Work request → Copy all data exactly. Skip pictures.

Supplied material →
BEGIN

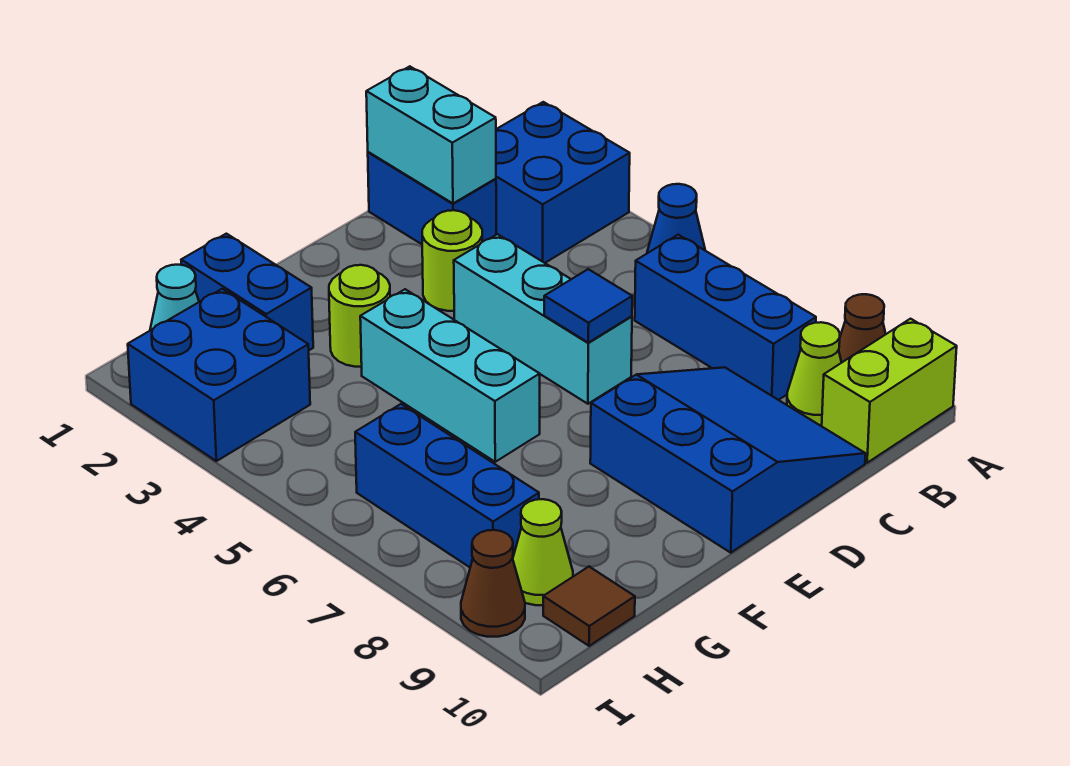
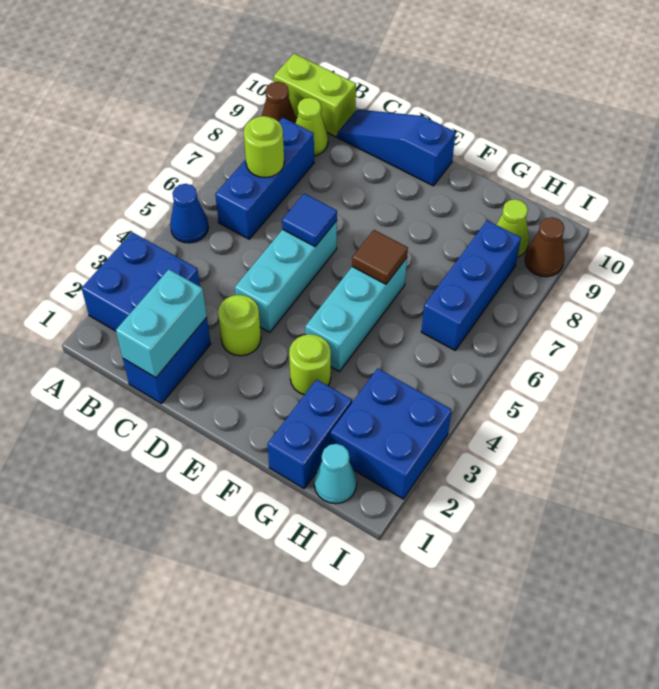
none -> lime round brick B7 level 2
blue slope C8:E10 level 1 top E -> blue slope C10:E10 level 1 top E
brown tile H10 level 1 -> brown tile F6 level 2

END

Response →
none -> lime round brick B7 level 2
blue slope C8:E10 level 1 top E -> blue slope C10:E10 level 1 top E
brown tile H10 level 1 -> brown tile F6 level 2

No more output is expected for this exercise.